**SOURCE DATA:**
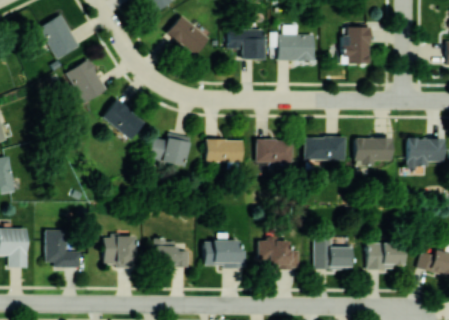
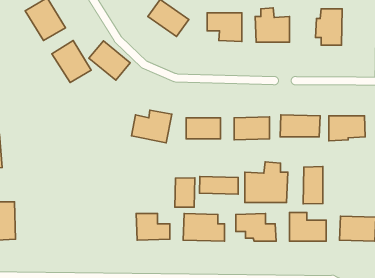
building: [102,99,145,140] -> [89,41,130,80]
building: none -> [245,162,288,202]
building: none -> [303,167,323,204]
building: none -> [200,176,238,194]
building: none -> [175,178,195,207]
building: [45,230,81,268] -> none
building: [103,236,135,267] -> none

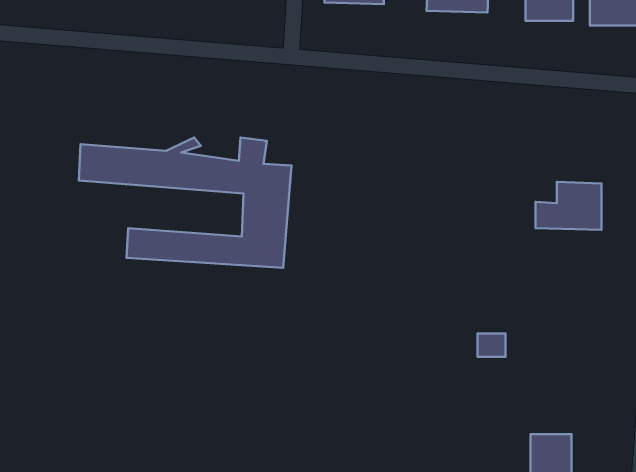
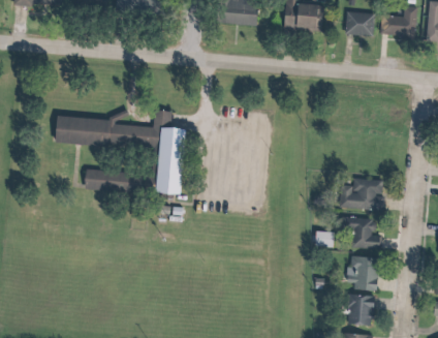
building: [536,182,601,230] -> [342,180,383,210]
building: none -> [343,217,379,249]
building: none -> [348,257,377,289]

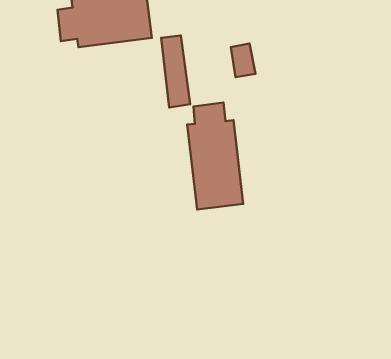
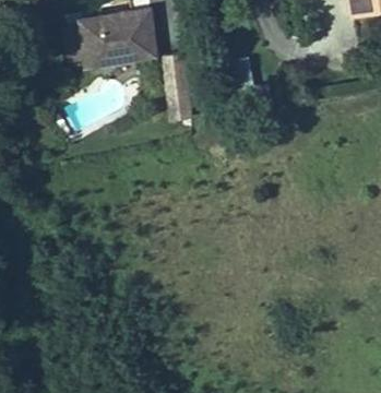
building: [187,102,243,210] -> none

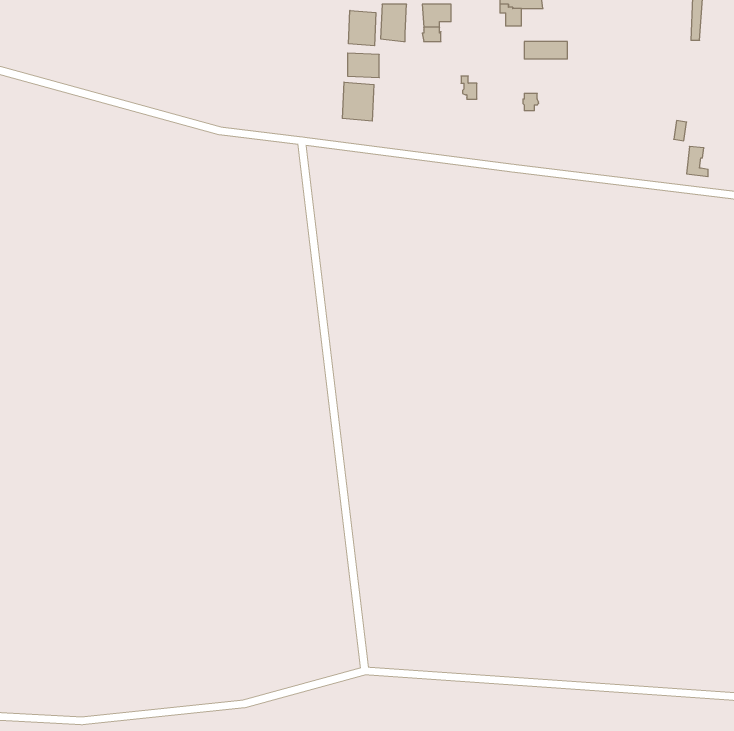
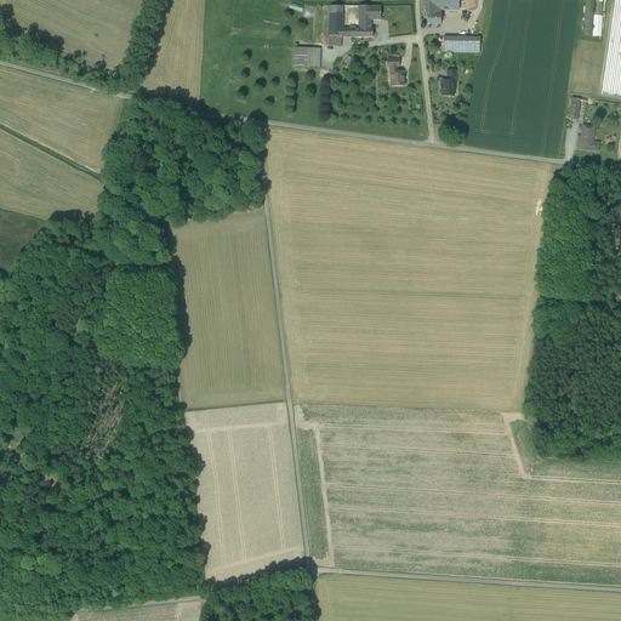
building: [349,10,376,46] -> none
building: [342,82,374,121] -> none

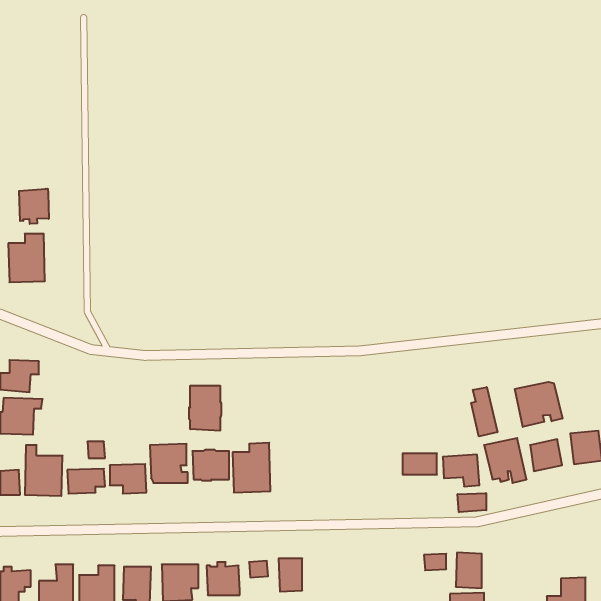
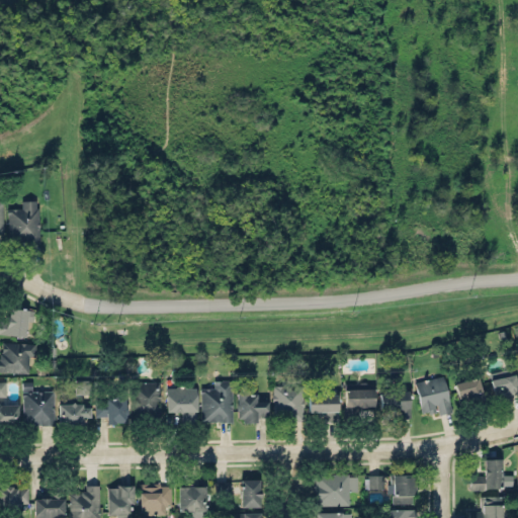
building: [19,189,49,224] -> none
building: [515,382,562,427] -> none
building: [189,386,221,431] -> none
building: [471,387,497,436] -> none
building: none -> [274,387,305,423]
building: none -> [238,391,269,423]
building: none -> [309,396,338,414]
building: [458,493,486,512] -> none
building: none -> [471,459,503,491]
building: none -> [317,476,358,508]

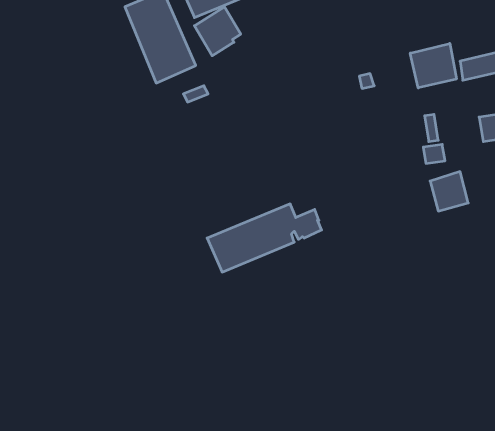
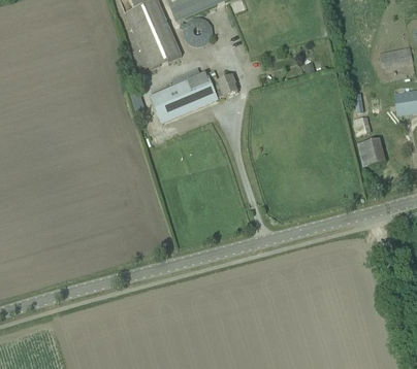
building: [410,43,456,88] -> none
building: [207,204,322,272] -> [150,70,236,122]

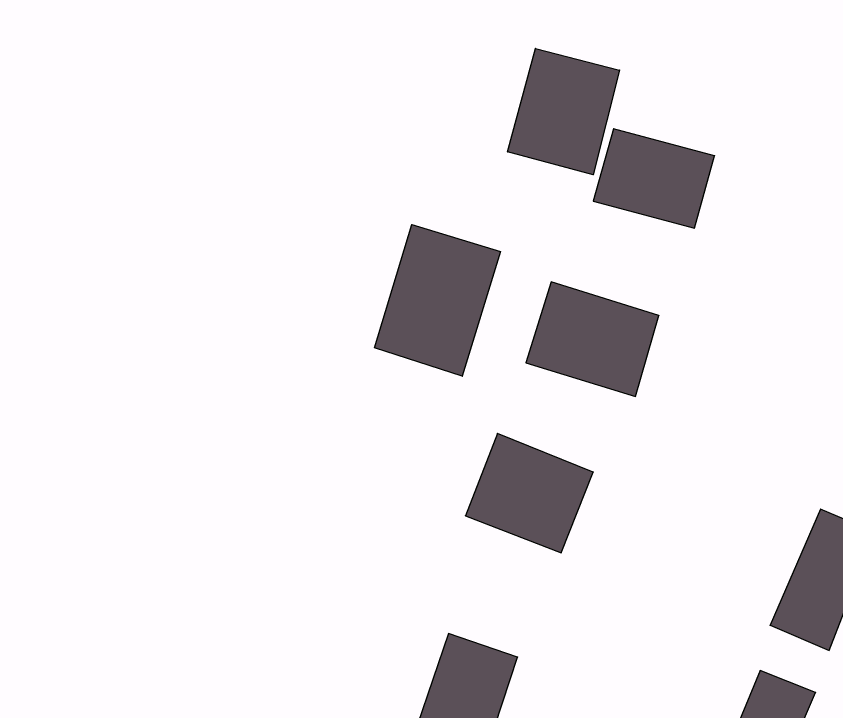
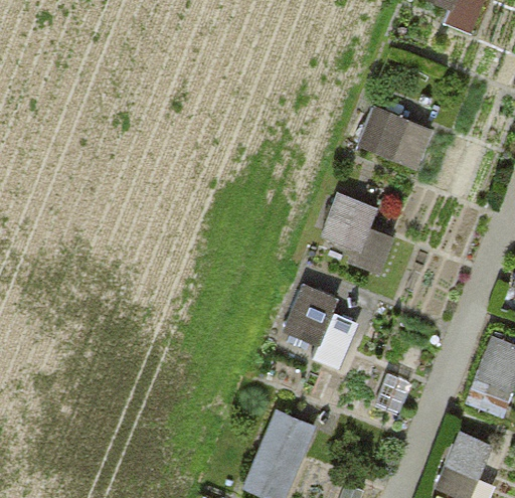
building: [508,48,620,175] -> none
building: [374,225,501,376] -> none

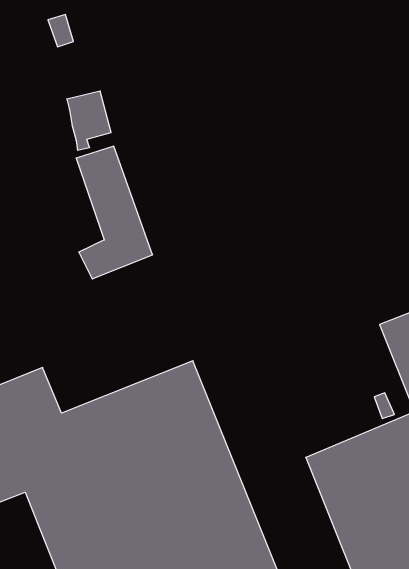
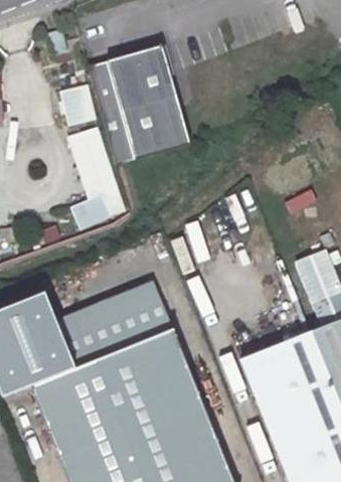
building: none -> [88,43,190,164]

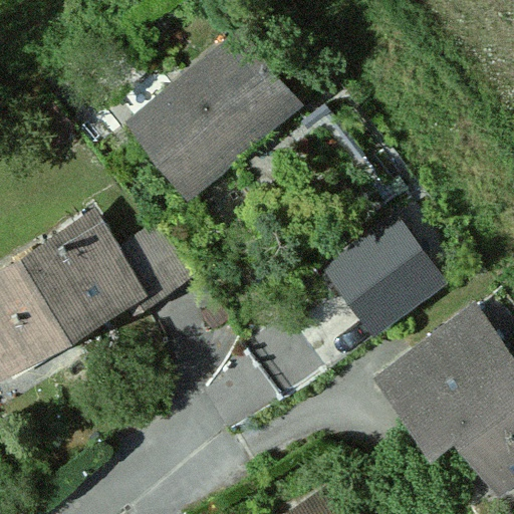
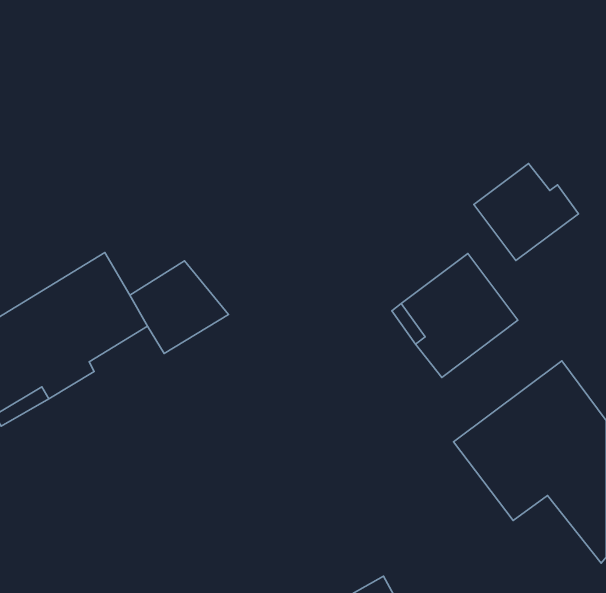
building: [134,42,289,195] -> none
building: none -> [474,164,578,261]

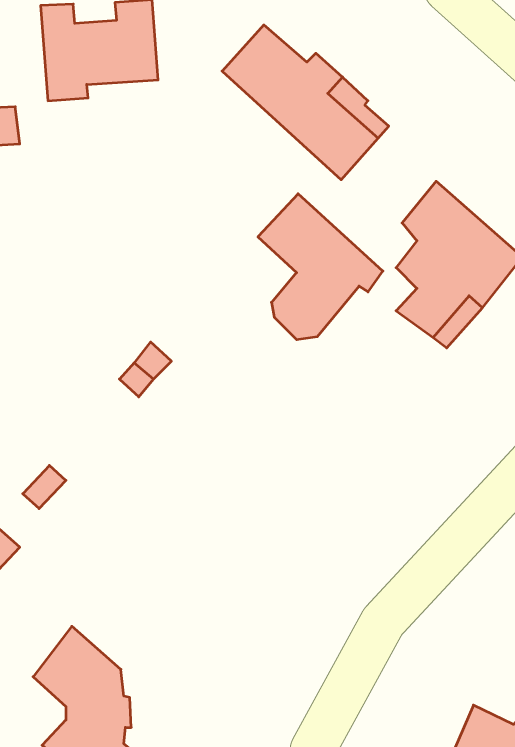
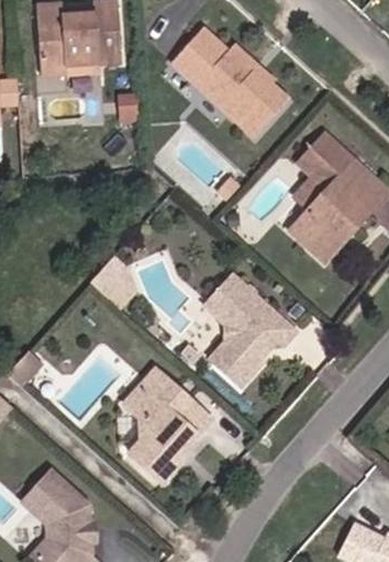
building: [258,194,383,340] -> [191,271,284,379]
building: none -> [120,373,204,491]

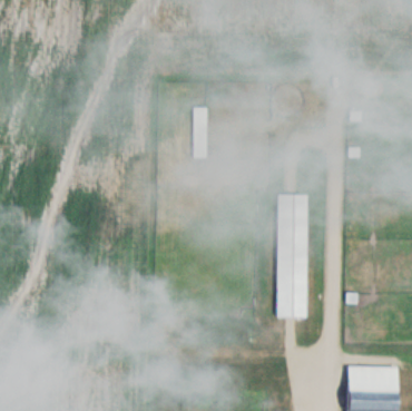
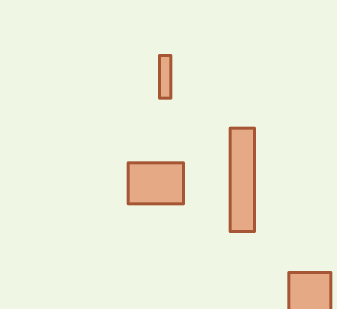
building: none -> [128,163,183,204]

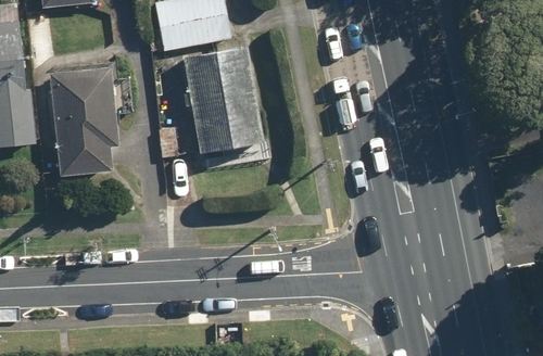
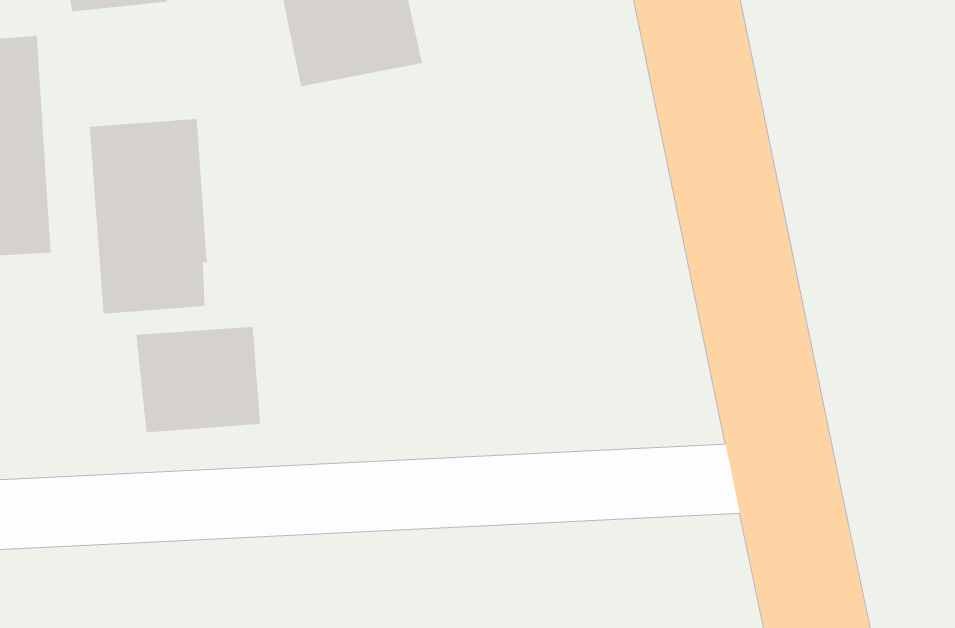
building: [184,49,260,152] -> none
building: none -> [136,326,260,433]

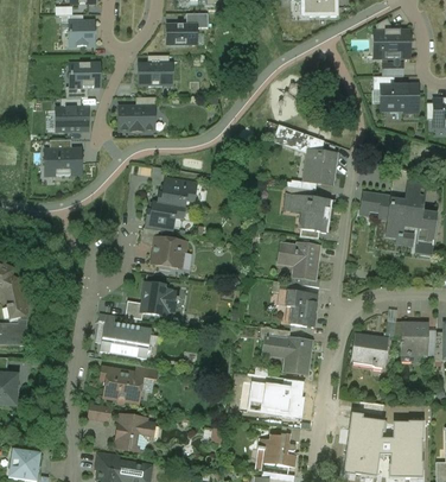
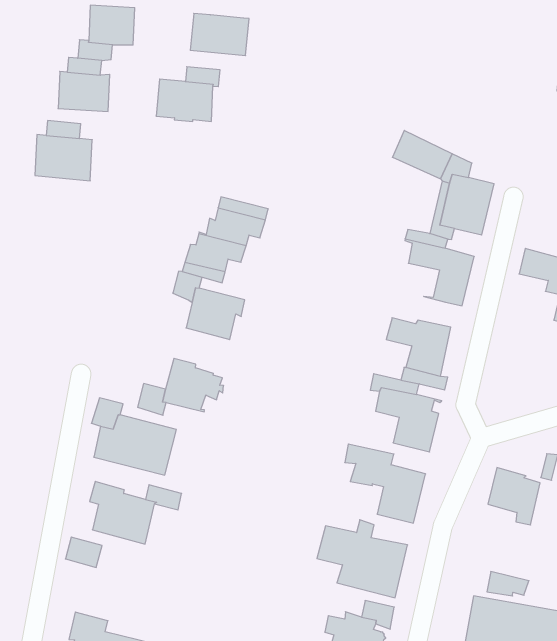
building: [117,417,152,450] -> none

**PROBLEM REQUIREMENTS:** Give the records again exactly as they stand, so that only the pictures are missing.

**TASK RESULT:**
building: [102,99,145,140] -> [89,41,130,80]
building: none -> [245,162,288,202]
building: none -> [303,167,323,204]
building: none -> [200,176,238,194]
building: none -> [175,178,195,207]
building: [45,230,81,268] -> none
building: [103,236,135,267] -> none

building: [536,182,601,230] -> [342,180,383,210]
building: none -> [343,217,379,249]
building: none -> [348,257,377,289]

building: [187,102,243,210] -> none

building: [349,10,376,46] -> none
building: [342,82,374,121] -> none

building: [19,189,49,224] -> none
building: [515,382,562,427] -> none
building: [189,386,221,431] -> none
building: [471,387,497,436] -> none
building: none -> [274,387,305,423]
building: none -> [238,391,269,423]
building: none -> [309,396,338,414]
building: [458,493,486,512] -> none
building: none -> [471,459,503,491]
building: none -> [317,476,358,508]

building: [410,43,456,88] -> none
building: [207,204,322,272] -> [150,70,236,122]

building: [508,48,620,175] -> none
building: [374,225,501,376] -> none

building: none -> [88,43,190,164]

building: [134,42,289,195] -> none
building: none -> [474,164,578,261]

building: [258,194,383,340] -> [191,271,284,379]
building: none -> [120,373,204,491]

building: none -> [128,163,183,204]

building: [184,49,260,152] -> none
building: none -> [136,326,260,433]

building: [117,417,152,450] -> none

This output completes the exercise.